[Opening INPUT RECORDS section]

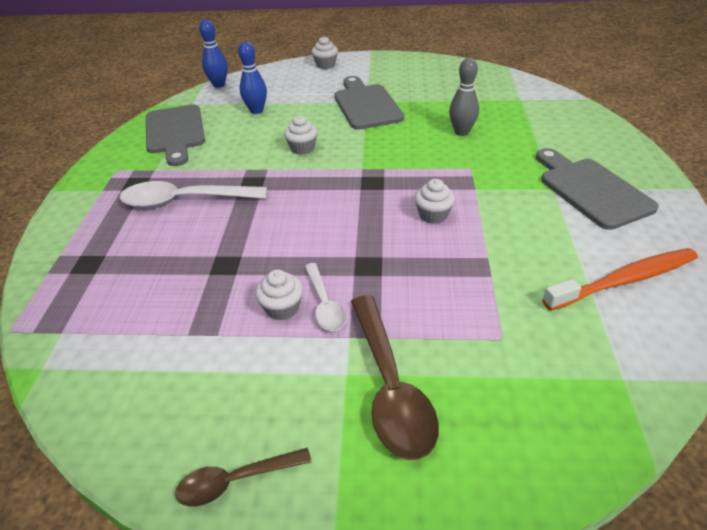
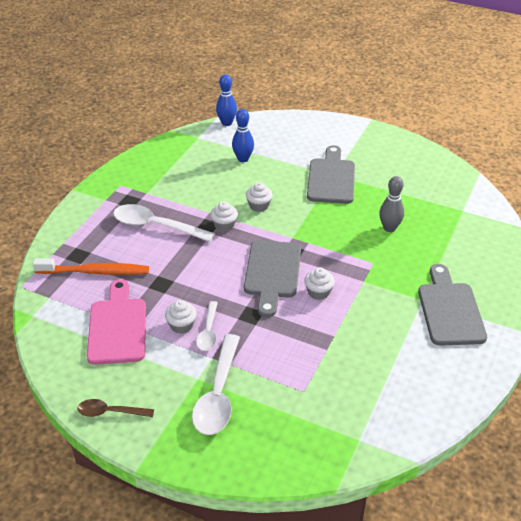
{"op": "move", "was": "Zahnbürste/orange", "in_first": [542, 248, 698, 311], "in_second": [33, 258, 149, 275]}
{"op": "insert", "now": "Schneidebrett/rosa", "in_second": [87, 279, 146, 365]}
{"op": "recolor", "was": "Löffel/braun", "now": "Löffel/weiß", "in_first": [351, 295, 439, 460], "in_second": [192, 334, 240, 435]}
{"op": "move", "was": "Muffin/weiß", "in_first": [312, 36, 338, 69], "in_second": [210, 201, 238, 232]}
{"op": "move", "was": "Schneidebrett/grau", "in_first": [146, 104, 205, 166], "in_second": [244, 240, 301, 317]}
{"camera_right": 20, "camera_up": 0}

[Closing INPUT RECORDS section]

_ACTIVITY_.
The job here is to find each line above with the word "weiß" and copy it.

_WRITTEN ANSWER_.
{"op": "recolor", "was": "Löffel/braun", "now": "Löffel/weiß", "in_first": [351, 295, 439, 460], "in_second": [192, 334, 240, 435]}
{"op": "move", "was": "Muffin/weiß", "in_first": [312, 36, 338, 69], "in_second": [210, 201, 238, 232]}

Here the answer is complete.